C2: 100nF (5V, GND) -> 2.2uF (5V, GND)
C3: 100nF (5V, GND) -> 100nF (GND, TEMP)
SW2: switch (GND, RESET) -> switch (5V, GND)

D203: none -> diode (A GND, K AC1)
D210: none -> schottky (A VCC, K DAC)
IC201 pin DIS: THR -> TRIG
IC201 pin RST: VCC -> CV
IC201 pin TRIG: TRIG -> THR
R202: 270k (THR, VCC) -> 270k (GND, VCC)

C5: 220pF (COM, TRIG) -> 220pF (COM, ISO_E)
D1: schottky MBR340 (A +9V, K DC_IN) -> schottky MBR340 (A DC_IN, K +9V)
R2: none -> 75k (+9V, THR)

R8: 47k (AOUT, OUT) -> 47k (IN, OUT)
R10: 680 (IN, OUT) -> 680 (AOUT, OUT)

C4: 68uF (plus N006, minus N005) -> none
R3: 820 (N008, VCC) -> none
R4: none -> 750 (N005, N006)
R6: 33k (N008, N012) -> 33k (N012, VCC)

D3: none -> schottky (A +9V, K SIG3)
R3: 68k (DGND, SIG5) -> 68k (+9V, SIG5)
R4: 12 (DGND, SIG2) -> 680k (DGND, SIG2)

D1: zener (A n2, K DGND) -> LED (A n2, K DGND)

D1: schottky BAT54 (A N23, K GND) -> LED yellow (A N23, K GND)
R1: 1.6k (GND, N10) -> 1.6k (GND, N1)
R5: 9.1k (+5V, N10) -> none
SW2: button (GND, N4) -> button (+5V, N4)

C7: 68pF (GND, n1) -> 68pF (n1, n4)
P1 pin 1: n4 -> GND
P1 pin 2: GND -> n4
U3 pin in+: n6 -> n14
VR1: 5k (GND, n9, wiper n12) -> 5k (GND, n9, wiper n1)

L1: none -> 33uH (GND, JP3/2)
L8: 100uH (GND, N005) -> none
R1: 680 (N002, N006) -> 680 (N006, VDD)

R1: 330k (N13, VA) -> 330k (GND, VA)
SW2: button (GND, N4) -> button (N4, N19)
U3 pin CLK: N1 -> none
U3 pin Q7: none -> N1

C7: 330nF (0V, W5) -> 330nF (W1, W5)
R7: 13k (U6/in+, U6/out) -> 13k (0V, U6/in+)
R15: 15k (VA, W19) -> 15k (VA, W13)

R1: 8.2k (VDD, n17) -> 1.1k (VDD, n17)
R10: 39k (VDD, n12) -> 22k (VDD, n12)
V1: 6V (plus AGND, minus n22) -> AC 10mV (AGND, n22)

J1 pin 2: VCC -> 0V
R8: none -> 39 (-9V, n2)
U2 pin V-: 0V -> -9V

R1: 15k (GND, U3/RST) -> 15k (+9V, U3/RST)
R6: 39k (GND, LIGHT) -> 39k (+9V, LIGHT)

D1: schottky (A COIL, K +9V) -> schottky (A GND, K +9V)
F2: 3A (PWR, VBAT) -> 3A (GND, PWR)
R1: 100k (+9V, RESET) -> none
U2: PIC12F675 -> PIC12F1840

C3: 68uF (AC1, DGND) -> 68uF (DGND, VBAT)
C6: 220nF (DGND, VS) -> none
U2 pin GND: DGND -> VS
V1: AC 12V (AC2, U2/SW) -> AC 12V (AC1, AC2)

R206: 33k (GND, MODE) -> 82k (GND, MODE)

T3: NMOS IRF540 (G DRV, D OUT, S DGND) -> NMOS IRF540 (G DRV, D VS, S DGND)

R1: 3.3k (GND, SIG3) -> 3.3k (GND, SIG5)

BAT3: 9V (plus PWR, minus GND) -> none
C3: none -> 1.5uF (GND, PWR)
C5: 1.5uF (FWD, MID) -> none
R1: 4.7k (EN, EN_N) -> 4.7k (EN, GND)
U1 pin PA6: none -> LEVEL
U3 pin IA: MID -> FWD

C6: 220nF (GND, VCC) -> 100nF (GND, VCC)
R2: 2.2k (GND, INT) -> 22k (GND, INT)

▬▬▬

• _Exercise directions_: Repeat each record above precisely as written.

• _Reply_:
C2: 100nF (5V, GND) -> 2.2uF (5V, GND)
C3: 100nF (5V, GND) -> 100nF (GND, TEMP)
SW2: switch (GND, RESET) -> switch (5V, GND)

D203: none -> diode (A GND, K AC1)
D210: none -> schottky (A VCC, K DAC)
IC201 pin DIS: THR -> TRIG
IC201 pin RST: VCC -> CV
IC201 pin TRIG: TRIG -> THR
R202: 270k (THR, VCC) -> 270k (GND, VCC)

C5: 220pF (COM, TRIG) -> 220pF (COM, ISO_E)
D1: schottky MBR340 (A +9V, K DC_IN) -> schottky MBR340 (A DC_IN, K +9V)
R2: none -> 75k (+9V, THR)

R8: 47k (AOUT, OUT) -> 47k (IN, OUT)
R10: 680 (IN, OUT) -> 680 (AOUT, OUT)

C4: 68uF (plus N006, minus N005) -> none
R3: 820 (N008, VCC) -> none
R4: none -> 750 (N005, N006)
R6: 33k (N008, N012) -> 33k (N012, VCC)

D3: none -> schottky (A +9V, K SIG3)
R3: 68k (DGND, SIG5) -> 68k (+9V, SIG5)
R4: 12 (DGND, SIG2) -> 680k (DGND, SIG2)

D1: zener (A n2, K DGND) -> LED (A n2, K DGND)

D1: schottky BAT54 (A N23, K GND) -> LED yellow (A N23, K GND)
R1: 1.6k (GND, N10) -> 1.6k (GND, N1)
R5: 9.1k (+5V, N10) -> none
SW2: button (GND, N4) -> button (+5V, N4)

C7: 68pF (GND, n1) -> 68pF (n1, n4)
P1 pin 1: n4 -> GND
P1 pin 2: GND -> n4
U3 pin in+: n6 -> n14
VR1: 5k (GND, n9, wiper n12) -> 5k (GND, n9, wiper n1)

L1: none -> 33uH (GND, JP3/2)
L8: 100uH (GND, N005) -> none
R1: 680 (N002, N006) -> 680 (N006, VDD)

R1: 330k (N13, VA) -> 330k (GND, VA)
SW2: button (GND, N4) -> button (N4, N19)
U3 pin CLK: N1 -> none
U3 pin Q7: none -> N1

C7: 330nF (0V, W5) -> 330nF (W1, W5)
R7: 13k (U6/in+, U6/out) -> 13k (0V, U6/in+)
R15: 15k (VA, W19) -> 15k (VA, W13)

R1: 8.2k (VDD, n17) -> 1.1k (VDD, n17)
R10: 39k (VDD, n12) -> 22k (VDD, n12)
V1: 6V (plus AGND, minus n22) -> AC 10mV (AGND, n22)

J1 pin 2: VCC -> 0V
R8: none -> 39 (-9V, n2)
U2 pin V-: 0V -> -9V

R1: 15k (GND, U3/RST) -> 15k (+9V, U3/RST)
R6: 39k (GND, LIGHT) -> 39k (+9V, LIGHT)

D1: schottky (A COIL, K +9V) -> schottky (A GND, K +9V)
F2: 3A (PWR, VBAT) -> 3A (GND, PWR)
R1: 100k (+9V, RESET) -> none
U2: PIC12F675 -> PIC12F1840

C3: 68uF (AC1, DGND) -> 68uF (DGND, VBAT)
C6: 220nF (DGND, VS) -> none
U2 pin GND: DGND -> VS
V1: AC 12V (AC2, U2/SW) -> AC 12V (AC1, AC2)

R206: 33k (GND, MODE) -> 82k (GND, MODE)

T3: NMOS IRF540 (G DRV, D OUT, S DGND) -> NMOS IRF540 (G DRV, D VS, S DGND)

R1: 3.3k (GND, SIG3) -> 3.3k (GND, SIG5)

BAT3: 9V (plus PWR, minus GND) -> none
C3: none -> 1.5uF (GND, PWR)
C5: 1.5uF (FWD, MID) -> none
R1: 4.7k (EN, EN_N) -> 4.7k (EN, GND)
U1 pin PA6: none -> LEVEL
U3 pin IA: MID -> FWD

C6: 220nF (GND, VCC) -> 100nF (GND, VCC)
R2: 2.2k (GND, INT) -> 22k (GND, INT)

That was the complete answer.